What is needed is an exact printout of all the data.

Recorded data
———

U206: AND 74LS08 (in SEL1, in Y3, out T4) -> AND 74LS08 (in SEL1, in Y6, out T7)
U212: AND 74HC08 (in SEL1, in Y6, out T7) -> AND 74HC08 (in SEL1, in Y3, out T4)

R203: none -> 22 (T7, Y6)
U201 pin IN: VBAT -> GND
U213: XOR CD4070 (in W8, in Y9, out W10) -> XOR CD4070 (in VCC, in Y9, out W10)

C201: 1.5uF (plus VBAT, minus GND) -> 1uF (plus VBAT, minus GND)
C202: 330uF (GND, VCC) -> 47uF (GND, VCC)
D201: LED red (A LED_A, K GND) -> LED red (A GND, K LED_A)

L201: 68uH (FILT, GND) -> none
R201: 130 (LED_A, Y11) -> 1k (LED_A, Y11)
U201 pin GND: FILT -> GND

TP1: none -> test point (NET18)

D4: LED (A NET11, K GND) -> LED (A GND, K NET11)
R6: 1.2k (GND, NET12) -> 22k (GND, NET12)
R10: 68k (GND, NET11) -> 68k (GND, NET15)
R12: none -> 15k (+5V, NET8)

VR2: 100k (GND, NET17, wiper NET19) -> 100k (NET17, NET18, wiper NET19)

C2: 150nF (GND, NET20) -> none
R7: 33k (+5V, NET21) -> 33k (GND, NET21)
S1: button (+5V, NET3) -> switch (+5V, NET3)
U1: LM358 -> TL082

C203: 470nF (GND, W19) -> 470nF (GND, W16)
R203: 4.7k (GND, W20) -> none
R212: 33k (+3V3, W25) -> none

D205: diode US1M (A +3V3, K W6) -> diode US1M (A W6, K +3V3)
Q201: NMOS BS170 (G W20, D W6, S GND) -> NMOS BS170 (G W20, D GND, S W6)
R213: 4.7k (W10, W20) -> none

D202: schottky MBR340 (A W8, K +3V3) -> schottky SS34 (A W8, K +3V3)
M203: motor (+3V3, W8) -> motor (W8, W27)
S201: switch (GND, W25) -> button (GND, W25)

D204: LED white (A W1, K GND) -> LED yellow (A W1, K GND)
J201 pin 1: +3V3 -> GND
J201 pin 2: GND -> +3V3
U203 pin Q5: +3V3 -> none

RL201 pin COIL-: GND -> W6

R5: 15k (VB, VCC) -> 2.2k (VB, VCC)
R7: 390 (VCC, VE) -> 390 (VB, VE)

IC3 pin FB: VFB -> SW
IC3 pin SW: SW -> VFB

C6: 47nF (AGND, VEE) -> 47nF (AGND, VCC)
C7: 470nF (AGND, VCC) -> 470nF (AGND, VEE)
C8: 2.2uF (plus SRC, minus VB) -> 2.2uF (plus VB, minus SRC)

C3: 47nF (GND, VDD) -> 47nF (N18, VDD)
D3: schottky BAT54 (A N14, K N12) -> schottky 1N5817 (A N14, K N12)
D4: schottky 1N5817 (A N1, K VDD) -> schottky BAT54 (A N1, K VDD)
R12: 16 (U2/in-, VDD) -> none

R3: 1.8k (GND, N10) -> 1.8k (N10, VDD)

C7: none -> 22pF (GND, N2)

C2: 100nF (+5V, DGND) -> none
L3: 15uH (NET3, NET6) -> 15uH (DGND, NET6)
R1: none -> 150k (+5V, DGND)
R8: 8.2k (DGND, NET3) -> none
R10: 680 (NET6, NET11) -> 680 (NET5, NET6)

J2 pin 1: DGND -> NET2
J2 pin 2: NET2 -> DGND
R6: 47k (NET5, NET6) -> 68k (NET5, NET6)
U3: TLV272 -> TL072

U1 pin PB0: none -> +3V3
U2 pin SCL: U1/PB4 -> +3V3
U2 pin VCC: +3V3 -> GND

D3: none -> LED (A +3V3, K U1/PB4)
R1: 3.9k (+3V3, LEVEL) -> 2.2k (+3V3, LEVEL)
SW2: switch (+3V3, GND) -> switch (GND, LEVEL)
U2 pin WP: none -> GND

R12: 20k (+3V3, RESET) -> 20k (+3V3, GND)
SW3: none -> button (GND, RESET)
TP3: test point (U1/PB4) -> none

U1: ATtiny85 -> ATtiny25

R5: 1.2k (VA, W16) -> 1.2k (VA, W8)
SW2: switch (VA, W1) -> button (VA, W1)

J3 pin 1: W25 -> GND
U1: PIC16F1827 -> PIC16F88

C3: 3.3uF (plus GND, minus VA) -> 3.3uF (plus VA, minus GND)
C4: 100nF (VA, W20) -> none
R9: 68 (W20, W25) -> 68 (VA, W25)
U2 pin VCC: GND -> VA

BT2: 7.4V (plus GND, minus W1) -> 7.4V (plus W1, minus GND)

———

• [REPLY]:
U206: AND 74LS08 (in SEL1, in Y3, out T4) -> AND 74LS08 (in SEL1, in Y6, out T7)
U212: AND 74HC08 (in SEL1, in Y6, out T7) -> AND 74HC08 (in SEL1, in Y3, out T4)

R203: none -> 22 (T7, Y6)
U201 pin IN: VBAT -> GND
U213: XOR CD4070 (in W8, in Y9, out W10) -> XOR CD4070 (in VCC, in Y9, out W10)

C201: 1.5uF (plus VBAT, minus GND) -> 1uF (plus VBAT, minus GND)
C202: 330uF (GND, VCC) -> 47uF (GND, VCC)
D201: LED red (A LED_A, K GND) -> LED red (A GND, K LED_A)

L201: 68uH (FILT, GND) -> none
R201: 130 (LED_A, Y11) -> 1k (LED_A, Y11)
U201 pin GND: FILT -> GND

TP1: none -> test point (NET18)

D4: LED (A NET11, K GND) -> LED (A GND, K NET11)
R6: 1.2k (GND, NET12) -> 22k (GND, NET12)
R10: 68k (GND, NET11) -> 68k (GND, NET15)
R12: none -> 15k (+5V, NET8)

VR2: 100k (GND, NET17, wiper NET19) -> 100k (NET17, NET18, wiper NET19)

C2: 150nF (GND, NET20) -> none
R7: 33k (+5V, NET21) -> 33k (GND, NET21)
S1: button (+5V, NET3) -> switch (+5V, NET3)
U1: LM358 -> TL082

C203: 470nF (GND, W19) -> 470nF (GND, W16)
R203: 4.7k (GND, W20) -> none
R212: 33k (+3V3, W25) -> none

D205: diode US1M (A +3V3, K W6) -> diode US1M (A W6, K +3V3)
Q201: NMOS BS170 (G W20, D W6, S GND) -> NMOS BS170 (G W20, D GND, S W6)
R213: 4.7k (W10, W20) -> none

D202: schottky MBR340 (A W8, K +3V3) -> schottky SS34 (A W8, K +3V3)
M203: motor (+3V3, W8) -> motor (W8, W27)
S201: switch (GND, W25) -> button (GND, W25)

D204: LED white (A W1, K GND) -> LED yellow (A W1, K GND)
J201 pin 1: +3V3 -> GND
J201 pin 2: GND -> +3V3
U203 pin Q5: +3V3 -> none

RL201 pin COIL-: GND -> W6

R5: 15k (VB, VCC) -> 2.2k (VB, VCC)
R7: 390 (VCC, VE) -> 390 (VB, VE)

IC3 pin FB: VFB -> SW
IC3 pin SW: SW -> VFB

C6: 47nF (AGND, VEE) -> 47nF (AGND, VCC)
C7: 470nF (AGND, VCC) -> 470nF (AGND, VEE)
C8: 2.2uF (plus SRC, minus VB) -> 2.2uF (plus VB, minus SRC)

C3: 47nF (GND, VDD) -> 47nF (N18, VDD)
D3: schottky BAT54 (A N14, K N12) -> schottky 1N5817 (A N14, K N12)
D4: schottky 1N5817 (A N1, K VDD) -> schottky BAT54 (A N1, K VDD)
R12: 16 (U2/in-, VDD) -> none

R3: 1.8k (GND, N10) -> 1.8k (N10, VDD)

C7: none -> 22pF (GND, N2)

C2: 100nF (+5V, DGND) -> none
L3: 15uH (NET3, NET6) -> 15uH (DGND, NET6)
R1: none -> 150k (+5V, DGND)
R8: 8.2k (DGND, NET3) -> none
R10: 680 (NET6, NET11) -> 680 (NET5, NET6)

J2 pin 1: DGND -> NET2
J2 pin 2: NET2 -> DGND
R6: 47k (NET5, NET6) -> 68k (NET5, NET6)
U3: TLV272 -> TL072

U1 pin PB0: none -> +3V3
U2 pin SCL: U1/PB4 -> +3V3
U2 pin VCC: +3V3 -> GND

D3: none -> LED (A +3V3, K U1/PB4)
R1: 3.9k (+3V3, LEVEL) -> 2.2k (+3V3, LEVEL)
SW2: switch (+3V3, GND) -> switch (GND, LEVEL)
U2 pin WP: none -> GND

R12: 20k (+3V3, RESET) -> 20k (+3V3, GND)
SW3: none -> button (GND, RESET)
TP3: test point (U1/PB4) -> none

U1: ATtiny85 -> ATtiny25

R5: 1.2k (VA, W16) -> 1.2k (VA, W8)
SW2: switch (VA, W1) -> button (VA, W1)

J3 pin 1: W25 -> GND
U1: PIC16F1827 -> PIC16F88

C3: 3.3uF (plus GND, minus VA) -> 3.3uF (plus VA, minus GND)
C4: 100nF (VA, W20) -> none
R9: 68 (W20, W25) -> 68 (VA, W25)
U2 pin VCC: GND -> VA

BT2: 7.4V (plus GND, minus W1) -> 7.4V (plus W1, minus GND)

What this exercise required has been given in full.